Data to use
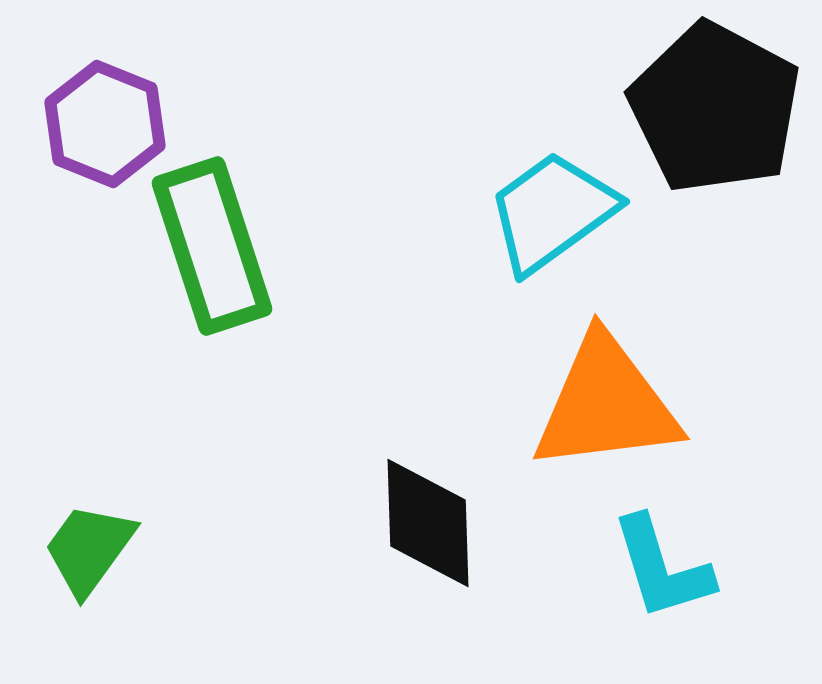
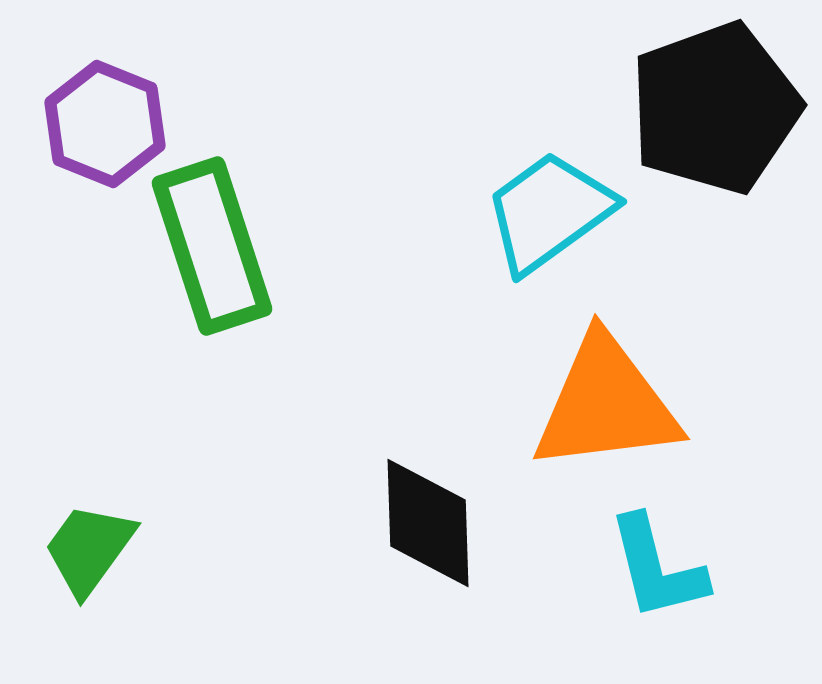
black pentagon: rotated 24 degrees clockwise
cyan trapezoid: moved 3 px left
cyan L-shape: moved 5 px left; rotated 3 degrees clockwise
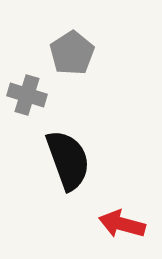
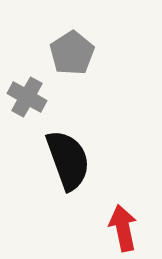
gray cross: moved 2 px down; rotated 12 degrees clockwise
red arrow: moved 1 px right, 4 px down; rotated 63 degrees clockwise
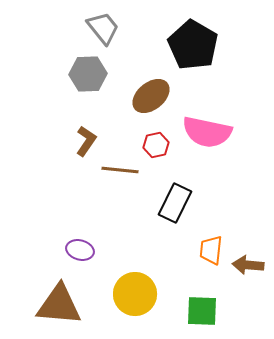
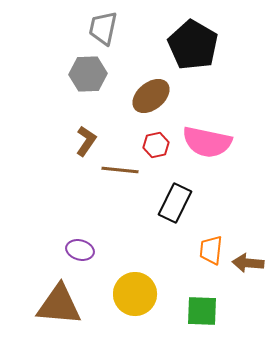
gray trapezoid: rotated 129 degrees counterclockwise
pink semicircle: moved 10 px down
brown arrow: moved 2 px up
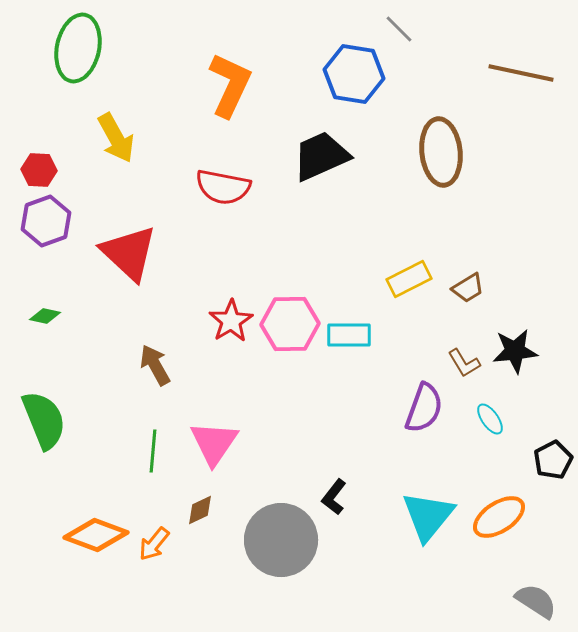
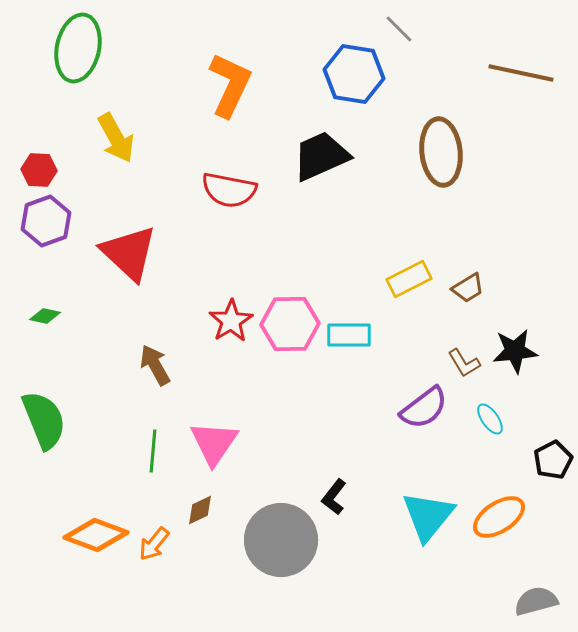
red semicircle: moved 6 px right, 3 px down
purple semicircle: rotated 33 degrees clockwise
gray semicircle: rotated 48 degrees counterclockwise
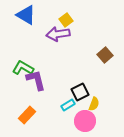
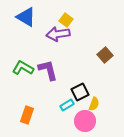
blue triangle: moved 2 px down
yellow square: rotated 16 degrees counterclockwise
purple L-shape: moved 12 px right, 10 px up
cyan rectangle: moved 1 px left
orange rectangle: rotated 24 degrees counterclockwise
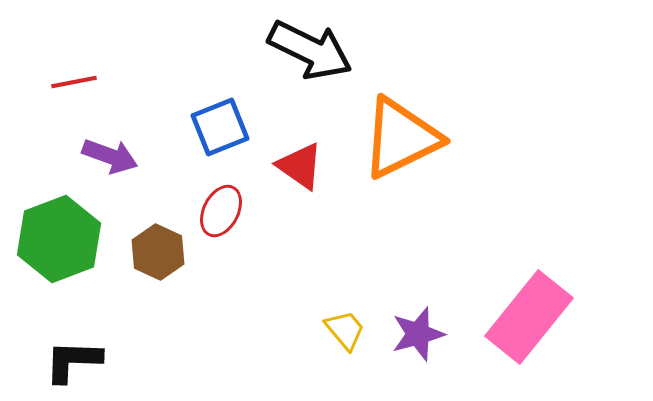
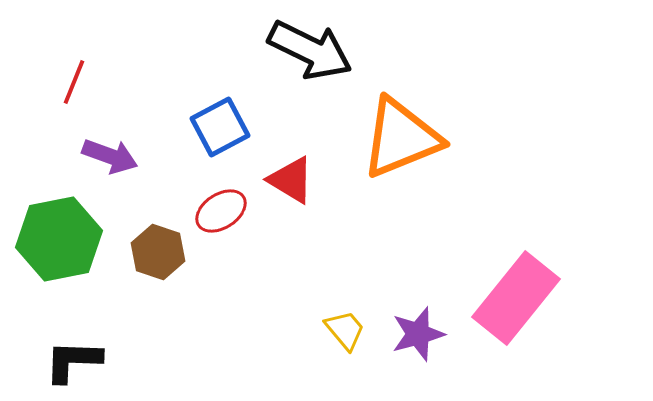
red line: rotated 57 degrees counterclockwise
blue square: rotated 6 degrees counterclockwise
orange triangle: rotated 4 degrees clockwise
red triangle: moved 9 px left, 14 px down; rotated 4 degrees counterclockwise
red ellipse: rotated 30 degrees clockwise
green hexagon: rotated 10 degrees clockwise
brown hexagon: rotated 6 degrees counterclockwise
pink rectangle: moved 13 px left, 19 px up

Required action
All of the records above are to be printed exactly, with every picture omitted.

Response area
black pentagon: rotated 24 degrees clockwise
cyan trapezoid: moved 3 px left
cyan L-shape: moved 5 px left; rotated 3 degrees clockwise
gray cross: moved 2 px down; rotated 12 degrees clockwise
red arrow: moved 1 px right, 4 px down; rotated 63 degrees clockwise
gray trapezoid: rotated 129 degrees counterclockwise
pink semicircle: moved 10 px down
brown arrow: moved 2 px up
red semicircle: moved 6 px right, 3 px down
purple semicircle: rotated 33 degrees clockwise
gray semicircle: rotated 48 degrees counterclockwise
blue triangle: moved 2 px down
yellow square: rotated 16 degrees counterclockwise
purple L-shape: moved 12 px right, 10 px up
cyan rectangle: moved 1 px left
orange rectangle: rotated 24 degrees counterclockwise
red line: rotated 57 degrees counterclockwise
blue square: rotated 6 degrees counterclockwise
orange triangle: rotated 4 degrees clockwise
red triangle: moved 9 px left, 14 px down; rotated 4 degrees counterclockwise
red ellipse: rotated 30 degrees clockwise
green hexagon: rotated 10 degrees clockwise
brown hexagon: rotated 6 degrees counterclockwise
pink rectangle: moved 13 px left, 19 px up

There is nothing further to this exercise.